● **Before-and-after change records**:
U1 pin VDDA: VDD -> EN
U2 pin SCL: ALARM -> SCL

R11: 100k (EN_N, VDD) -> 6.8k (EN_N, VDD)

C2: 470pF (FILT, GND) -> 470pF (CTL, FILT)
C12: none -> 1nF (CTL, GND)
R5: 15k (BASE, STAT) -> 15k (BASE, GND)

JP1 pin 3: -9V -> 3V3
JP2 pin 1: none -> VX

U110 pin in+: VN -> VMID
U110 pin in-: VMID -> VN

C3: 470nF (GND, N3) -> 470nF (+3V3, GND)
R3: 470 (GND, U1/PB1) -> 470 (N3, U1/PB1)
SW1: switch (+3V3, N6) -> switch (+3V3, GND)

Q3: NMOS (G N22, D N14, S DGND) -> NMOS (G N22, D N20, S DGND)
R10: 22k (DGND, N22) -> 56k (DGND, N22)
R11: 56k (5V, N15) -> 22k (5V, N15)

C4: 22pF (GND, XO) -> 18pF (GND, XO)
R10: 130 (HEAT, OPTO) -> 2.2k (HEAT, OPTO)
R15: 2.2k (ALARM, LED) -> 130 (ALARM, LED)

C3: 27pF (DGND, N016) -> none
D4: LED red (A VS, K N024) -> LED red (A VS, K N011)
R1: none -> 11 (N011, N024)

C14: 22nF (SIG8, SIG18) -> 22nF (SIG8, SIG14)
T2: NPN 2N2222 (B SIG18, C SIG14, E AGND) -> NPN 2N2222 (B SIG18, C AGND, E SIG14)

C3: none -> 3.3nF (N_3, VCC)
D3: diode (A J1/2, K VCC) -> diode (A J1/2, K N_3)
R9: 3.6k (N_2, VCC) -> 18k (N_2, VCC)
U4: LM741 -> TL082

● **EXERCISE BRIEF**:
The task calls for each record to be returned verbatim.

● **EXERCISE RESPONSE**:
U1 pin VDDA: VDD -> EN
U2 pin SCL: ALARM -> SCL

R11: 100k (EN_N, VDD) -> 6.8k (EN_N, VDD)

C2: 470pF (FILT, GND) -> 470pF (CTL, FILT)
C12: none -> 1nF (CTL, GND)
R5: 15k (BASE, STAT) -> 15k (BASE, GND)

JP1 pin 3: -9V -> 3V3
JP2 pin 1: none -> VX

U110 pin in+: VN -> VMID
U110 pin in-: VMID -> VN

C3: 470nF (GND, N3) -> 470nF (+3V3, GND)
R3: 470 (GND, U1/PB1) -> 470 (N3, U1/PB1)
SW1: switch (+3V3, N6) -> switch (+3V3, GND)

Q3: NMOS (G N22, D N14, S DGND) -> NMOS (G N22, D N20, S DGND)
R10: 22k (DGND, N22) -> 56k (DGND, N22)
R11: 56k (5V, N15) -> 22k (5V, N15)

C4: 22pF (GND, XO) -> 18pF (GND, XO)
R10: 130 (HEAT, OPTO) -> 2.2k (HEAT, OPTO)
R15: 2.2k (ALARM, LED) -> 130 (ALARM, LED)

C3: 27pF (DGND, N016) -> none
D4: LED red (A VS, K N024) -> LED red (A VS, K N011)
R1: none -> 11 (N011, N024)

C14: 22nF (SIG8, SIG18) -> 22nF (SIG8, SIG14)
T2: NPN 2N2222 (B SIG18, C SIG14, E AGND) -> NPN 2N2222 (B SIG18, C AGND, E SIG14)

C3: none -> 3.3nF (N_3, VCC)
D3: diode (A J1/2, K VCC) -> diode (A J1/2, K N_3)
R9: 3.6k (N_2, VCC) -> 18k (N_2, VCC)
U4: LM741 -> TL082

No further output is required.